Can you quote everything in the material below, from its start down to and including the line containing "d'''8-> e'''8-. e'''4( r4 |", with the pictures left out?

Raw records
--- START ---

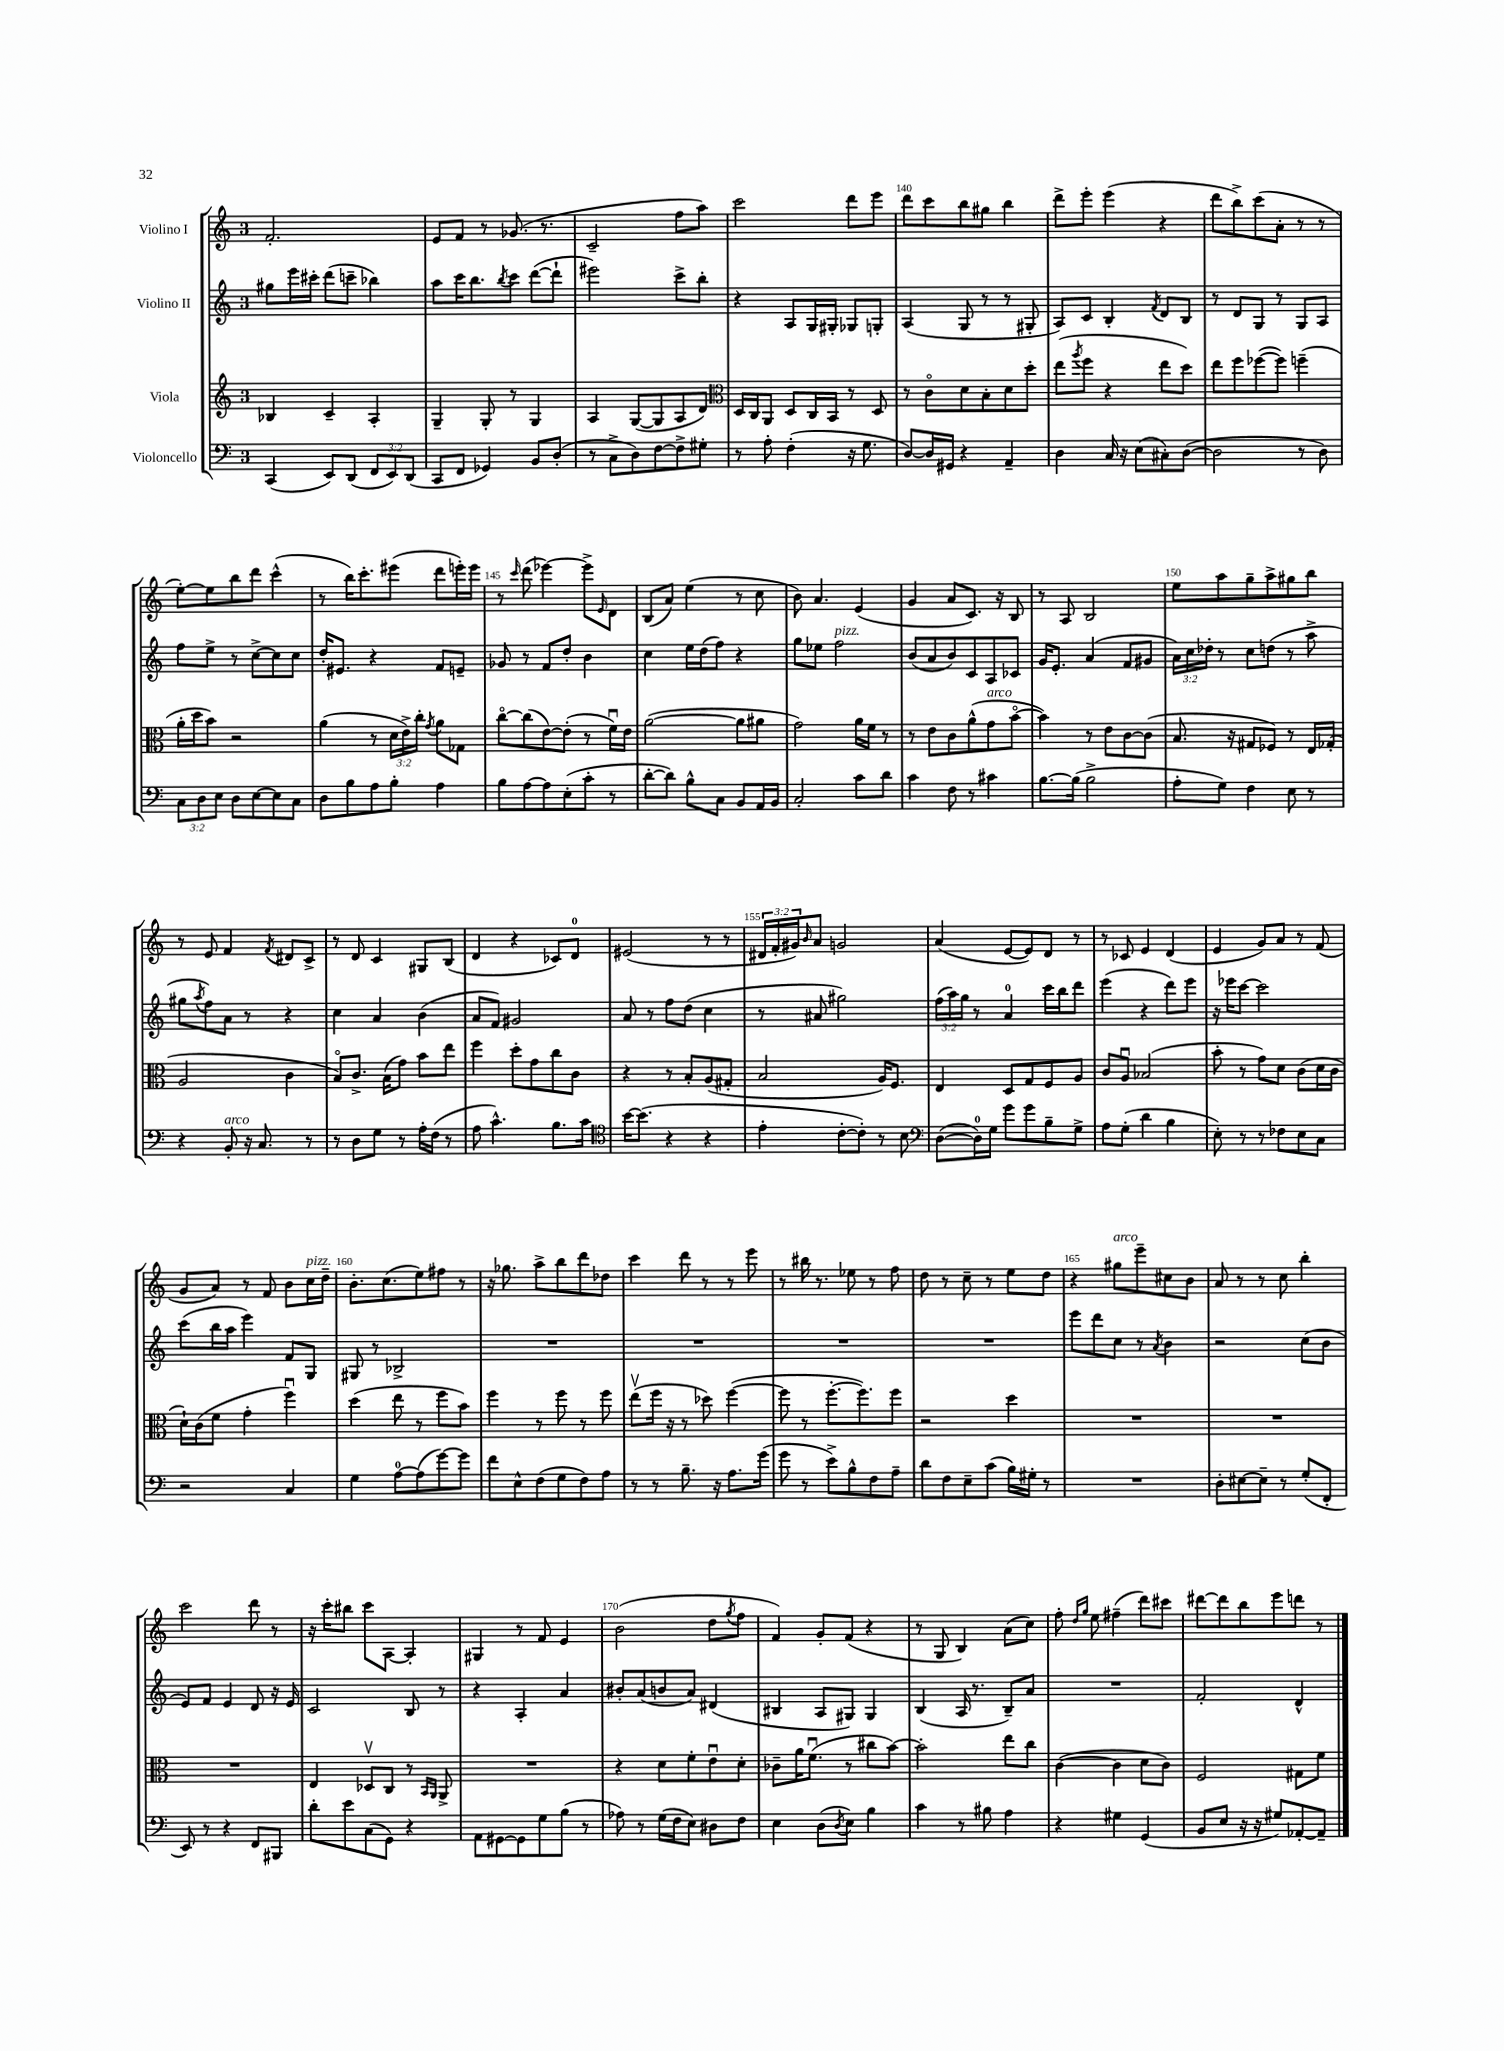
<<
\new StaffGroup <<
\new Staff = "s0" \with { instrumentName = "Violino I" } {
    \clef treble \key c \major \once \override Staff.TimeSignature.style = #'single-digit \time 3/4 \override Staff.TupletNumber.text = #tuplet-number::calc-fraction-text
    f'2.-. |
    e'8 f'8 r8 ges'8.( r8. |
    c'2-- f''8 a''8) |
    c'''2 d'''8 e'''8 |
    d'''8 c'''8 b''8 gis''8 b''4 |
    d'''8-> e'''8-. e'''4( r4 |
    d'''8 b''8->) c'''8( a'8-. r8 r8 |
    e''8~-.) e''8 b''8 d'''8 c'''4-^( |
    r8 b''16) c'''8.-. eis'''8( d'''8 e'''16-.) e'''16 |
    r8 \grace { c'''16 } d'''8( ees'''4~) ees'''8-> \grace { e'16 } d'8 |
    b8( a'8) e''4( r8 c''8 |
    b'8) a'4. e'4( |
    g'4 a'8 c'8.) r16 b8 |
    r8 a8 b2 |
    e''8 a''8 g''8-- a''8-> gis''8 b''8 |
    r8 e'8 f'4 \acciaccatura { f'8 } dis'8 c'8-> |
    r8 d'8 c'4 gis8 b8( |
    d'4 r4 ces'8) d'8-0 |
    eis'2( r8 r8 |
    \tuplet 3/2 { dis'16 f'16-. gis'16) } \grace { b'16 } a'8 g'2 |
    a'4( e'8~ e'8) d'8 r8 |
    r8 ces'8 e'4 d'4( |
    e'4 g'8) a'8 r8 f'8( |
    g'8 a'8) r8 f'8 b'8 c''16^\markup { \italic "pizz." } d''16-- |
    b'8.-. c''8.( e''8) fis''8 r8 |
    r16 ges''8. a''8-> b''8 d'''8 des''8 |
    c'''4 d'''8 r8 r8 e'''8 |
    r8 bis''16 r8. ees''8 r8 f''8 |
    d''8 r8 c''8-- r8 e''8 d''8 |
    r4 gis''8^\markup { \italic "arco" } e'''8-- cis''8 b'8 |
    a'8 r8 r8 c''8 b''4-. |
    c'''2 d'''8 r8 |
    r16 c'''16-. bis''8 c'''8 a8~ a4-. |
    gis4 r8 f'8 e'4 |
    b'2( d''8 \acciaccatura { g''8 } f''8 |
    f'4) g'8-. f'8( r4 |
    r8 g8 b4) a'8( c''8) |
    f''8-. \grace { d''16 g''16 } e''8 fis''4--( d'''8) cis'''8 |
    dis'''8~ dis'''8 b''8 e'''8 d'''8 r8 \bar "|." |
}
\new Staff = "s1" \with { instrumentName = "Violino II" } {
    \clef treble \key c \major \once \override Staff.TimeSignature.style = #'single-digit \time 3/4 \override Staff.TupletNumber.text = #tuplet-number::calc-fraction-text
    gis''8 e'''16 cis'''16-. d'''8( c'''8-- bes''4) |
    a''8 c'''16 b''8. \acciaccatura { b''8 } c'''8 d'''8~( d'''8-! |
    eis'''2) c'''8-> b''8-. |
    r4 a8 g16 gis16-. ges8 g8-. |
    a4( g8 r8 r8 gis8-. |
    a8) c'8 b4-. \acciaccatura { f'8 } d'8 b8 |
    r8 d'8 g8 r8 g8 a8 |
    f''8 e''8-> r8 c''8~-> c''8 c''8 |
    d''16-. eis'8. r4 f'8 e'8-- |
    ges'8 r8 f'8 d''8-. b'4 |
    c''4 e''16 d''16( f''8) r4 |
    g''8 ees''8 f''2^\markup { \italic "pizz." } |
    b'8( a'8 b'8) c'8 a8 ces'8 |
    g'16 e'8.-. a'4( f'8 gis'8 |
    \tuplet 3/2 { a'16) c''16 des''16-. } r8 c''8 d''8( r8 a''8-> |
    gis''8 \acciaccatura { a''8 } f''8) a'8 r8 r4 |
    c''4 a'4 b'4( |
    a'8 f'8) gis'2 |
    a'8 r8 f''8 d''8( c''4 |
    r8 ais'8 gis''2) |
    \tuplet 3/2 { f''16( a''16) g''16 } r8 a'4-0 c'''16 b''16 d'''8 |
    e'''4( r4 d'''8) e'''8 |
    r16 ees'''16 c'''8~ c'''2 |
    c'''8( b''16 a''16 e'''4) f'8 g8 |
    gis8 r8 bes2-> |
    R2. |
    R2. |
    R2. |
    R2. |
    e'''8 d'''8 c''8 r8 \acciaccatura { a'8 } b'4 |
    r2 c''8( b'8 |
    e'8) f'8 e'4 d'8 r16 e'16 |
    c'2 b8 r8 |
    r4 a4-. a'4 |
    bis'8-. a'8( b'8 a'8) dis'4( |
    bis4 a8 gis8) gis4 |
    b4( a16 r8. b8--) a'8 |
    R2. |
    f'2-. d'4-^ \bar "|." |
}
\new Staff = "s2" \with { instrumentName = "Viola" } {
    \clef treble \key c \major \once \override Staff.TimeSignature.style = #'single-digit \time 3/4 \override Staff.TupletNumber.text = #tuplet-number::calc-fraction-text
    bes4 c'4-- a4-. |
    g4-- g8-. r8 g4 |
    a4 g8~( g8 a8 d'8) |
    \clef alto d16 c16 a,8 d8 c16 b,16 r8 d8 |
    r8 c'8\flageolet d'8 b8-. d'8 d''8-. |
    e''8( \acciaccatura { a''8 } f''8 r4 e''8 d''8) |
    e''8 f''8 fes''8~( fes''8) f''4--( |
    a'16-. d''16 b'8) r2 |
    a'4( r8 \tuplet 3/2 { d'16 e'16->) c''16-. } \acciaccatura { g'8 } a'8 ges8 |
    c''8~\flageolet c''8( e'8~) e'8-.( r8 f'16\downbow) e'16 |
    a'2~( a'8 ais'8 |
    g'2) a'16 f'16 r8 |
    r8 e'8 c'8 a'8-^( g'8^\markup { \italic "arco" } b'8~\flageolet |
    b'4) r8 e'8 c'8~ c'8( |
    b8. r16 gis8 fes8) r8 e16 ges16-.( |
    a2 c'4 |
    b8\flageolet) c'8.-> b16( g'8) b'8 e''8 |
    f''4 d''8-. g'8 c''8 c'8 |
    r4 r8 b8-. a8( gis8-. |
    b2 a16) f8. |
    e4 d8 g8 f8 a8 |
    c'8 a8\downbow bes2( |
    b'8-. r8 g'8) d'8 c'8( d'16 c'16 |
    d'16-!) c'16( f'8 g'4-. f''4\downbow) |
    d''4( e''8 r8 f''8 b'8) |
    f''4 r8 f''8 r8 f''8 |
    e''8\upbow( f''16 r16 r8 des''8) f''4~( |
    f''8 r8 f''8.~-. f''8.) f''8 |
    r2 d''4 |
    R2. |
    R2. |
    R2. |
    e4 des8\upbow c8 r8 \grace { b,16 a,16 } a,8-> |
    R2. |
    r4 d'8 f'8-. e'8\downbow d'8-. |
    ces'8-- a'16 f'8.\downbow( r8 cis''8 b'8~) |
    b'2-. e''8 c''8 |
    c'4~( c'4 d'8 c'8) |
    f2 gis8 f'8 \bar "|." |
}
\new Staff = "s3" \with { instrumentName = "Violoncello" } {
    \clef bass \key c \major \once \override Staff.TimeSignature.style = #'single-digit \time 3/4 \override Staff.TupletNumber.text = #tuplet-number::calc-fraction-text
    c,4( e,8) d,8( \tuplet 3/2 { f,8 e,8) d,8( } |
    c,8 f,8 ges,4) b,8 d8-.( |
    r8 c8-> d8) f8~ f8-> gis8-. |
    r8 a8-. f4-.( r16 g8. |
    d8~) d16 gis,16 r4 a,4-- |
    d4 c16 r16 e8( cis8-.) d8~( |
    d2 r8 d8) |
    \tuplet 3/2 { c8 d8 e8 } d8 e8~ e8 c8 |
    d8 b8 a8 b8-. a4 |
    b8 a8~ a8 e8-.( c'8-. r8 |
    d'8~-. d'8) b8-^ c8 b,8 a,16 b,16 |
    c2-. c'8 d'8 |
    c'4 f8 r8 cis'4 |
    b8.~ b16( b2-> |
    a8-. g8) f4 e8 r8 |
    r4 b,8-.^\markup { \italic "arco" } r16 c8. r8 |
    r8 d8 g8 r8 a16-. f16( r8 |
    a8 c'4.-^) b8. c'16 |
    \clef tenor b'16~ b'8.( r4 r4 |
    e'4-. c'8~-. c'8-.) r8 b8 |
    \clef bass d8~( d16-0) g16 g'8 g'8 b8-- g8-> |
    a8 g8-.( d'4 b4 |
    e8-.) r8 r8 fes8 e8 c8 |
    r2 c4 |
    g4 a8-0~ a8( g'8~) g'8 |
    f'8 e8-^ f8( g8 f8) a8 |
    r8 r8 b8.-- r16 a8. g'16( |
    g'8 r8 e'8->) b8-^ f8 a8-- |
    d'8 f8 e8-- c'8( b16) gis16-. r8 |
    R2. |
    d8-. eis8~ eis8-- r8 g8-.( f,8-. |
    e,8) r8 r4 f,8 bis,,8 |
    d'8-. e'8 c8( g,8) r4 |
    a,8 gis,8~ gis,8 g8 b8( r8 |
    aes8) r8 g16( f16 e8) dis8 f8 |
    e4 d8( \acciaccatura { d8 } e8) b4 |
    c'4 r8 bis8 a4 |
    r4 gis4 g,4( |
    b,8 e8 r16 r16 gis8) aes,8~-. aes,8-- \bar "|." |
}
>>
>>
\layout { \context { \Score currentBarNumber = #136 \override BarNumber.break-visibility = ##(#f #t #t) barNumberVisibility = #(every-nth-bar-number-visible 5) } }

--- END ---

Final result:
<<
\new StaffGroup <<
\new Staff = "s0" \with { instrumentName = "Violino I" } {
    \clef treble \key c \major \once \override Staff.TimeSignature.style = #'single-digit \time 3/4 \override Staff.TupletNumber.text = #tuplet-number::calc-fraction-text
    f'2.-. |
    e'8 f'8 r8 ges'8.( r8. |
    c'2-- f''8 a''8) |
    c'''2 d'''8 e'''8 |
    d'''8 c'''8 b''8 gis''8 b''4 |
    d'''8-> e'''8-. e'''4( r4 |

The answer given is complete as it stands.